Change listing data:
....................

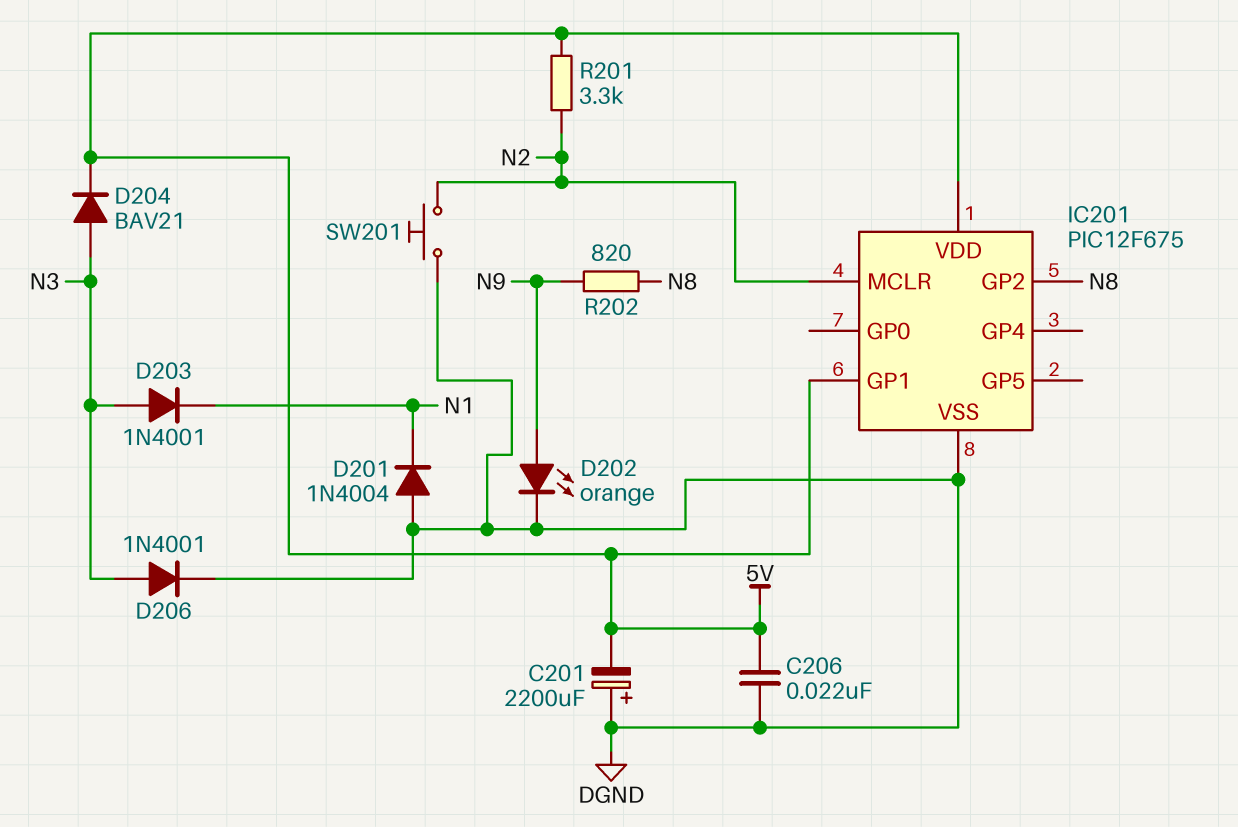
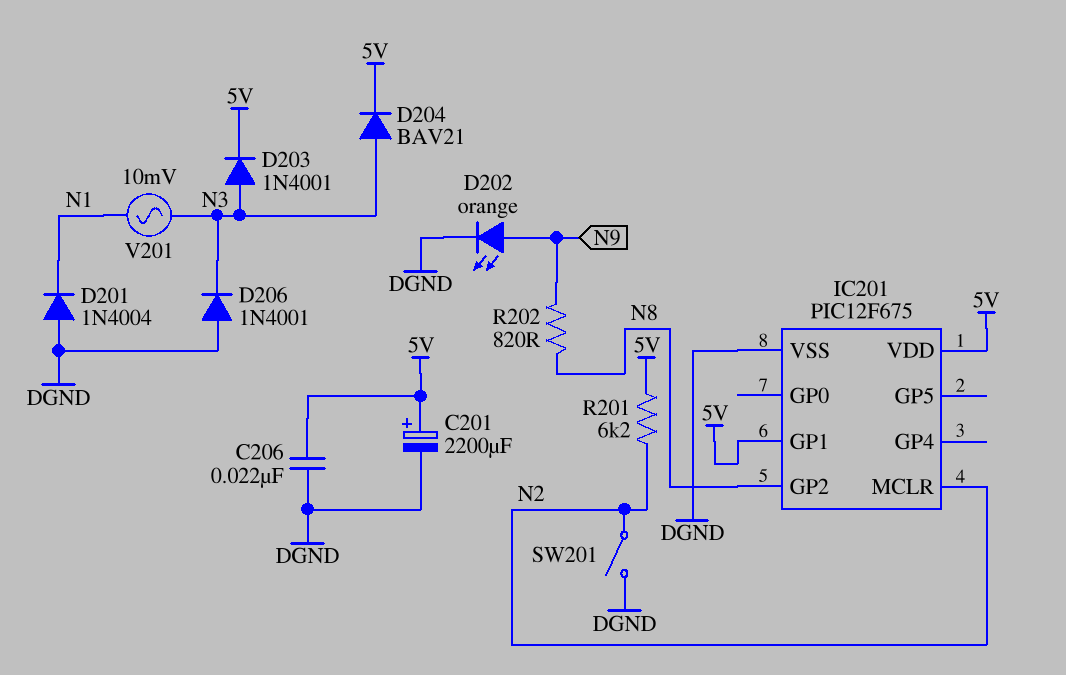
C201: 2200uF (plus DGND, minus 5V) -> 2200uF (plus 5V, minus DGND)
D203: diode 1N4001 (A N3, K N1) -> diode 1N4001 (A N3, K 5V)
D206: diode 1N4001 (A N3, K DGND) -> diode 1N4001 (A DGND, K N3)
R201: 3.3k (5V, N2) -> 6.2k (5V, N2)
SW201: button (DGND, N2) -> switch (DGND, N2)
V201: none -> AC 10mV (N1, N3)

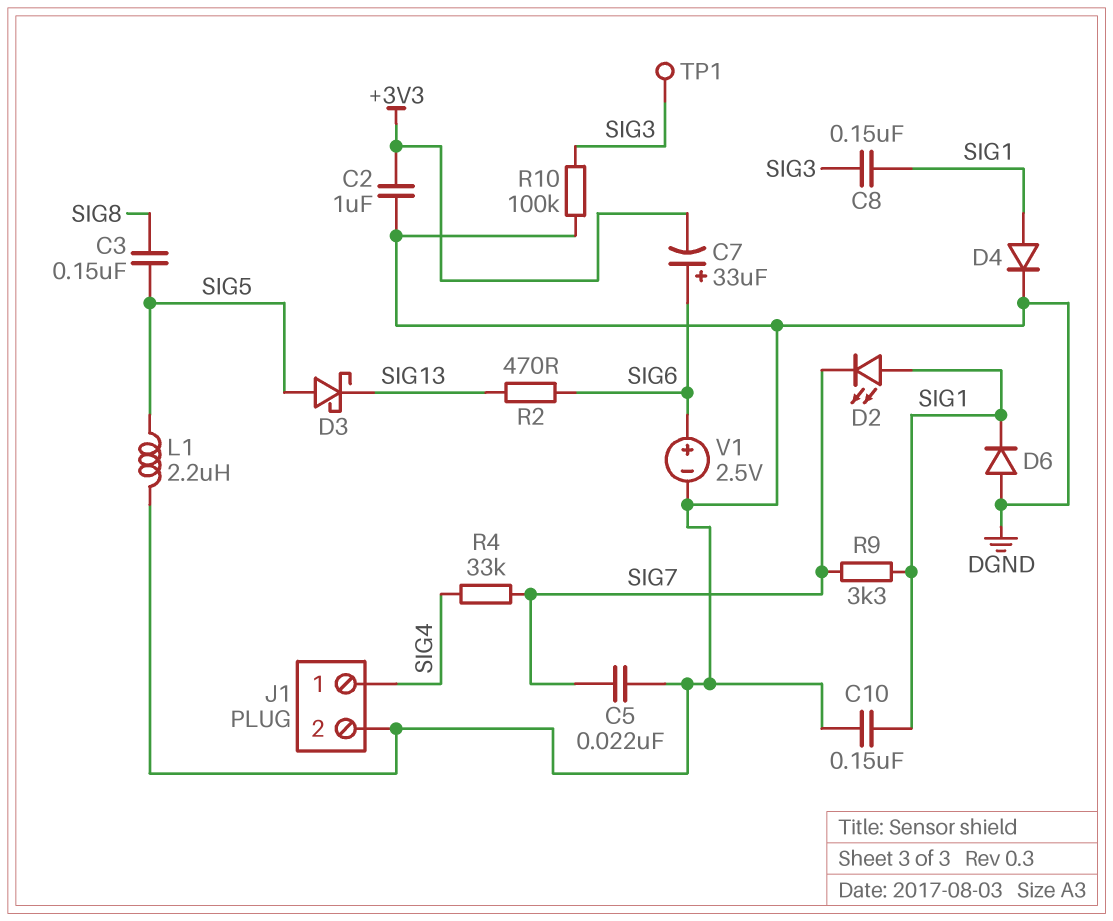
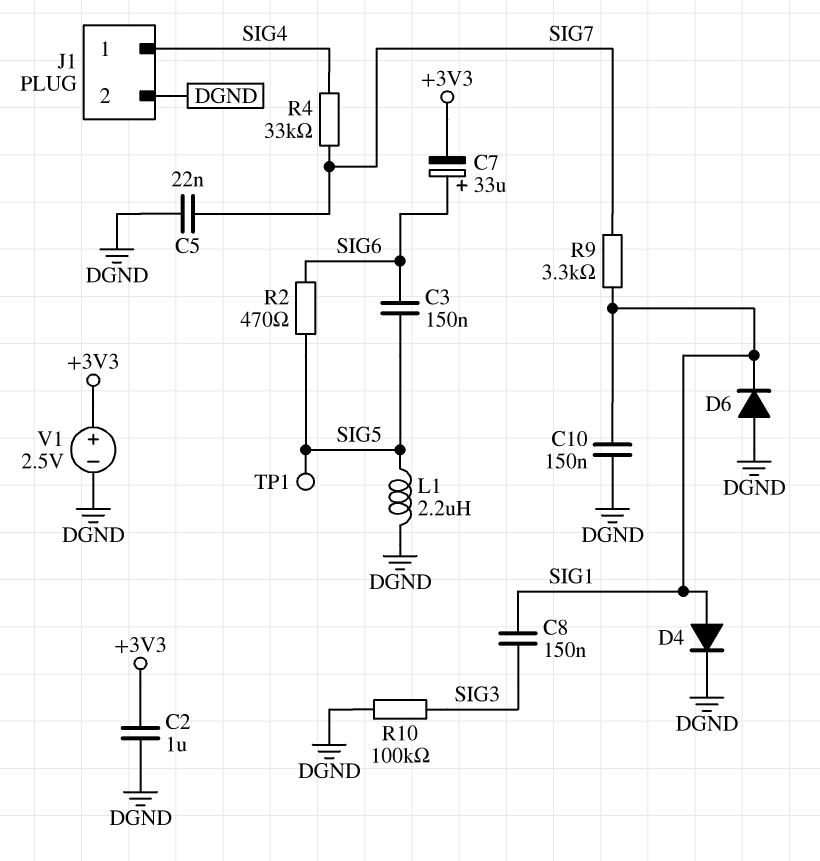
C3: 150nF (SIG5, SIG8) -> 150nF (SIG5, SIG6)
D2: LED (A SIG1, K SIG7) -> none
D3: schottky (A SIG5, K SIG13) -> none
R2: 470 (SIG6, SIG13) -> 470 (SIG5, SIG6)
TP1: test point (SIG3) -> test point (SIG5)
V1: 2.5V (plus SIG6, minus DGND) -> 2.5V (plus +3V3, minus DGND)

....................

• _DIRECTIONS FOR THIS TASK_:
The expected response is every entry above, repeated exactly, pictures removed.

• _EXERCISE ANSWER_:
C201: 2200uF (plus DGND, minus 5V) -> 2200uF (plus 5V, minus DGND)
D203: diode 1N4001 (A N3, K N1) -> diode 1N4001 (A N3, K 5V)
D206: diode 1N4001 (A N3, K DGND) -> diode 1N4001 (A DGND, K N3)
R201: 3.3k (5V, N2) -> 6.2k (5V, N2)
SW201: button (DGND, N2) -> switch (DGND, N2)
V201: none -> AC 10mV (N1, N3)

C3: 150nF (SIG5, SIG8) -> 150nF (SIG5, SIG6)
D2: LED (A SIG1, K SIG7) -> none
D3: schottky (A SIG5, K SIG13) -> none
R2: 470 (SIG6, SIG13) -> 470 (SIG5, SIG6)
TP1: test point (SIG3) -> test point (SIG5)
V1: 2.5V (plus SIG6, minus DGND) -> 2.5V (plus +3V3, minus DGND)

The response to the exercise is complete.